[Start of Entries shown]
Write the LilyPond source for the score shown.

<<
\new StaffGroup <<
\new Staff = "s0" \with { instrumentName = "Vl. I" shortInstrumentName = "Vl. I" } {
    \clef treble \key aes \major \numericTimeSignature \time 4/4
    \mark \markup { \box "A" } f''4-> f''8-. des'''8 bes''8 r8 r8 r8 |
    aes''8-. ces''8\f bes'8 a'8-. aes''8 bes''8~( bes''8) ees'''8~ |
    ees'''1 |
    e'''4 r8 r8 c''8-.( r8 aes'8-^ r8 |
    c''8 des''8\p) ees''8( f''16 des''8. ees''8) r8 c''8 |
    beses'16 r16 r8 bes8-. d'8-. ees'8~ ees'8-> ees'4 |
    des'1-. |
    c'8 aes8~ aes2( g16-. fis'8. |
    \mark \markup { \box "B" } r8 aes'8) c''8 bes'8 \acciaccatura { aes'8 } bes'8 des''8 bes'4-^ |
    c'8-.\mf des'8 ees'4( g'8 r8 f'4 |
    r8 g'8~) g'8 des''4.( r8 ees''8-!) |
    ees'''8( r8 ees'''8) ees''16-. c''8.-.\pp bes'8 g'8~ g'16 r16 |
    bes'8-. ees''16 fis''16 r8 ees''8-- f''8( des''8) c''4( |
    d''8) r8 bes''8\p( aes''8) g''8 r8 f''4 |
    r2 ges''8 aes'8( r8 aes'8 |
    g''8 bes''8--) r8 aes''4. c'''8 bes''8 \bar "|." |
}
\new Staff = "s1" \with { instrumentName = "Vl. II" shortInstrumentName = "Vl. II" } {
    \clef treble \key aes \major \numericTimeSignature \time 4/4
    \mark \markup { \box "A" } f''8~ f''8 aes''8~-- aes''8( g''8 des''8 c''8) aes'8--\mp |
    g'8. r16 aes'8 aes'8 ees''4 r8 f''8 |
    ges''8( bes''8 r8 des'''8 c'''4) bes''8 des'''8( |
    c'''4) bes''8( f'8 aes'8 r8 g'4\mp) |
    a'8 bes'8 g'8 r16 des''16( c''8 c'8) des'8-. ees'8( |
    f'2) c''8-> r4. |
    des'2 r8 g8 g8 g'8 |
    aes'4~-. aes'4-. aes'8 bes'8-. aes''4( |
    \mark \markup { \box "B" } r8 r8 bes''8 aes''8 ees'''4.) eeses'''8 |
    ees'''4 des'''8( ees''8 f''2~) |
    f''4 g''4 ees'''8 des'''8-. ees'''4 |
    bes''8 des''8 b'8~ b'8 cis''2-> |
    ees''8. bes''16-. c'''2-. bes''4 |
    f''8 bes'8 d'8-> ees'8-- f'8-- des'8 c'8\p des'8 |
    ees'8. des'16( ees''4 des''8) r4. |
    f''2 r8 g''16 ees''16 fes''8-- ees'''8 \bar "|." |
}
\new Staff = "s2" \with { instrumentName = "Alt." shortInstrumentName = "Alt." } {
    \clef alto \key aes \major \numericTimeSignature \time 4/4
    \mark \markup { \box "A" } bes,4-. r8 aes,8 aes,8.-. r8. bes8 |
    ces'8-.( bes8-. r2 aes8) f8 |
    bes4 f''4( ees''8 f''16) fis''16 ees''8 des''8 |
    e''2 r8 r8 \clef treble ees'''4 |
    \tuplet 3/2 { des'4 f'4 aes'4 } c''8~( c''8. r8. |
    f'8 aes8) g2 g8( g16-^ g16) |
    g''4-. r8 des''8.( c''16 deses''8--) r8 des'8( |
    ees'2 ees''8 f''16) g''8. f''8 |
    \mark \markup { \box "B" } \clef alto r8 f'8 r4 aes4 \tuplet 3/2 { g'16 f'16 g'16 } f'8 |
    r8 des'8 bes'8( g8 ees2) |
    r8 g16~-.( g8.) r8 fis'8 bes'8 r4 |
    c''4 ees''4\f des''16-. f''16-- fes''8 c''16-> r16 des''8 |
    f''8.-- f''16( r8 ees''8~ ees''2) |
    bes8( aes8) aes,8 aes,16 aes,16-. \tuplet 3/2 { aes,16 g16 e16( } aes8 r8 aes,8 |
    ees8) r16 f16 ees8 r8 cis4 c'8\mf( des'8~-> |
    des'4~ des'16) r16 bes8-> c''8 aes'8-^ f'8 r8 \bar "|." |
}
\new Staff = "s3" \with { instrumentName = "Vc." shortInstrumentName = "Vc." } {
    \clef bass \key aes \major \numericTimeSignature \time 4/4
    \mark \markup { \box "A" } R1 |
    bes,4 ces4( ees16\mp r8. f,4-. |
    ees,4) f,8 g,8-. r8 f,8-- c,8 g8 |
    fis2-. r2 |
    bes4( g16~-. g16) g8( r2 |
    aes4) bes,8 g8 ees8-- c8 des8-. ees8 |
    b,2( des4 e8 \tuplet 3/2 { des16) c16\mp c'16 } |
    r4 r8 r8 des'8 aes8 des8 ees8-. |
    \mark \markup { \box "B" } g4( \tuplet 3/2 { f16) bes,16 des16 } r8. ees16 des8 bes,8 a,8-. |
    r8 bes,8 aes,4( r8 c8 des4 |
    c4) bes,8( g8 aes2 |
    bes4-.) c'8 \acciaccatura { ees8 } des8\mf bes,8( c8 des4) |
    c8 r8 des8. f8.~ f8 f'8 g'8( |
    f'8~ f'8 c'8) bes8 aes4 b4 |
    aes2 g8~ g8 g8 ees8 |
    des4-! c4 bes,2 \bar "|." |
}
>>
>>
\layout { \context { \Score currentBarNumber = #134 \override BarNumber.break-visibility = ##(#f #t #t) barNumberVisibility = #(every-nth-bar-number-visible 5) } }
[End of Entries shown]
Return every line of the items above that contains the string "acciaccatura".

    \mark \markup { \box "B" } r8 aes'8) c''8 bes'8 \acciaccatura { aes'8 } bes'8 des''8 bes'4-^ |
    bes4-.) c'8 \acciaccatura { ees8 } des8\mf bes,8( c8 des4) |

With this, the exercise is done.